WHAT YOU NEED TO DO: Given the records below, pull every line with the word "left" into the answer.

Multi-step shape edit data:
=== Begin Enclosure ===

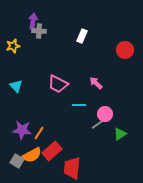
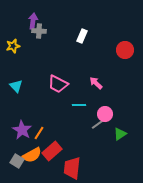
purple star: rotated 24 degrees clockwise
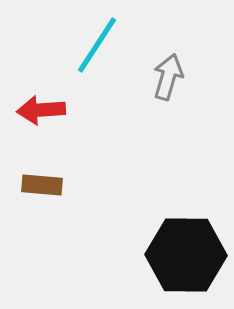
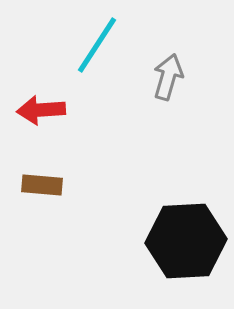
black hexagon: moved 14 px up; rotated 4 degrees counterclockwise
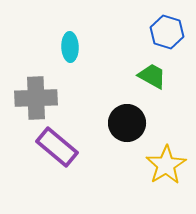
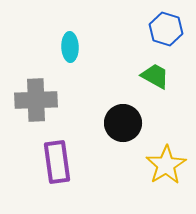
blue hexagon: moved 1 px left, 3 px up
green trapezoid: moved 3 px right
gray cross: moved 2 px down
black circle: moved 4 px left
purple rectangle: moved 15 px down; rotated 42 degrees clockwise
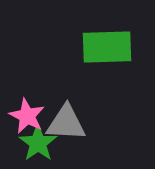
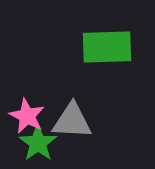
gray triangle: moved 6 px right, 2 px up
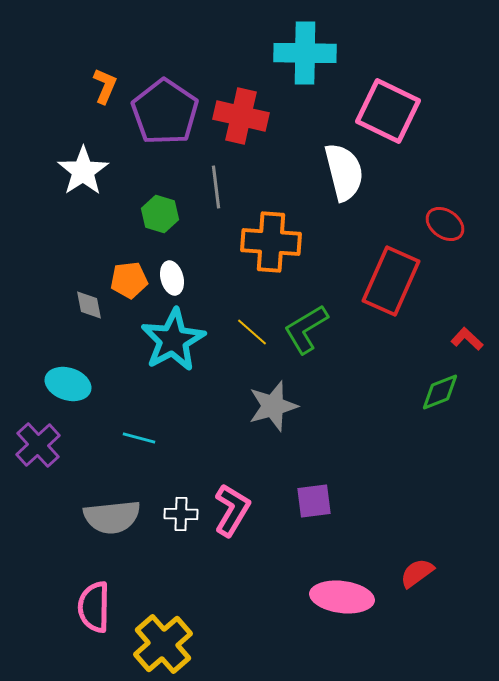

=== End Enclosure ===

TASK SOLUTION:
blue hexagon: moved 1 px left, 3 px up
black circle: moved 4 px left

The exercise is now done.